── EXTRACTED RECORDS ──

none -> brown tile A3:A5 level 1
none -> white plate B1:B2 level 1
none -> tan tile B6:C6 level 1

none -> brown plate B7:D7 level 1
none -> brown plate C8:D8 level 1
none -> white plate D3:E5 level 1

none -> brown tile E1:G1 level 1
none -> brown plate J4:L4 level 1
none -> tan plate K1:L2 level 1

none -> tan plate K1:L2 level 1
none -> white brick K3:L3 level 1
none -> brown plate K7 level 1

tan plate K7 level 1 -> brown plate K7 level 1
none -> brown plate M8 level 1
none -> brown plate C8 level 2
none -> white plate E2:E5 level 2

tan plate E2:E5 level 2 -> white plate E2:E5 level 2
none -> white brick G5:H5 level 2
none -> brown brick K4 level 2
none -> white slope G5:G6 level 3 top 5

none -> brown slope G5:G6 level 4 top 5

───

**WHAT TO PRODUCE**
Down to the final line, the data above must be copied exactly.

**TASK OUTPUT**
none -> brown tile A3:A5 level 1
none -> white plate B1:B2 level 1
none -> tan tile B6:C6 level 1

none -> brown plate B7:D7 level 1
none -> brown plate C8:D8 level 1
none -> white plate D3:E5 level 1

none -> brown tile E1:G1 level 1
none -> brown plate J4:L4 level 1
none -> tan plate K1:L2 level 1

none -> tan plate K1:L2 level 1
none -> white brick K3:L3 level 1
none -> brown plate K7 level 1

tan plate K7 level 1 -> brown plate K7 level 1
none -> brown plate M8 level 1
none -> brown plate C8 level 2
none -> white plate E2:E5 level 2

tan plate E2:E5 level 2 -> white plate E2:E5 level 2
none -> white brick G5:H5 level 2
none -> brown brick K4 level 2
none -> white slope G5:G6 level 3 top 5

none -> brown slope G5:G6 level 4 top 5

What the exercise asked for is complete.